* GIVEN PROBLEM:
Beginning at the line that contains "Mask every instance", transcribe the remaining lines of the listing exactly; include the final line and omit everything before.

·····

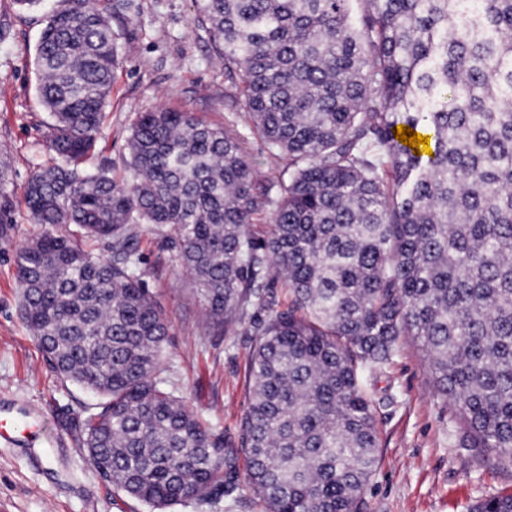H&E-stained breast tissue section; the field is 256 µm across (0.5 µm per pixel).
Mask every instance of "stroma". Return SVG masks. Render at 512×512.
Segmentation results:
<instances>
[{
	"instance_id": "35a3bbf8",
	"label": "stroma",
	"mask_w": 512,
	"mask_h": 512,
	"mask_svg": "<svg viewBox=\"0 0 512 512\" xmlns=\"http://www.w3.org/2000/svg\"><path fill=\"white\" fill-rule=\"evenodd\" d=\"M194 0H125L113 19L118 65L105 120L86 168L108 163L115 178L128 175L127 140L141 113L158 108L189 112L230 134H242L243 152L261 175V188L278 197L290 169L248 129L249 116L224 61L198 21ZM46 13L0 0V151L9 155L6 188L15 209L0 237V395L37 405L62 448L0 446V512H154L115 490L87 461L80 426L98 394L63 380L46 363L19 308L18 249L39 230L24 191L34 168L51 163L44 143L51 118L38 92L34 65ZM142 278L169 323L166 377L203 420L234 437L253 384L245 327L208 332L190 274L153 235L143 236ZM379 433V461L366 489L365 512H471L479 502L512 494V467L471 447L452 400L433 389L425 352L415 337L371 382Z\"/></svg>"
}]
</instances>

·····

* ANSWER:
Mask every instance of "stroma". Return SVG masks. Render at 512×512.
Segmentation results:
<instances>
[{
	"instance_id": "35a3bbf8",
	"label": "stroma",
	"mask_w": 512,
	"mask_h": 512,
	"mask_svg": "<svg viewBox=\"0 0 512 512\" xmlns=\"http://www.w3.org/2000/svg\"><path fill=\"white\" fill-rule=\"evenodd\" d=\"M194 0H125L113 19L118 65L105 120L86 168L108 163L115 178L128 175L127 140L141 113L158 108L189 112L230 134H242L243 152L261 175V188L278 197L290 169L248 129L249 116L224 61L198 21ZM46 13L0 0V151L9 155L6 188L15 209L0 237V395L37 405L62 448L0 446V512H154L115 490L87 461L80 426L98 394L63 380L46 363L19 308L18 249L39 230L24 191L34 168L51 163L44 143L51 118L38 92L34 65ZM142 278L169 323L166 377L203 420L234 437L253 384L245 327L208 332L190 274L153 235L143 236ZM379 433V461L366 489L365 512H471L479 502L512 494V467L471 447L452 400L433 389L425 352L415 337L371 382Z\"/></svg>"
}]
</instances>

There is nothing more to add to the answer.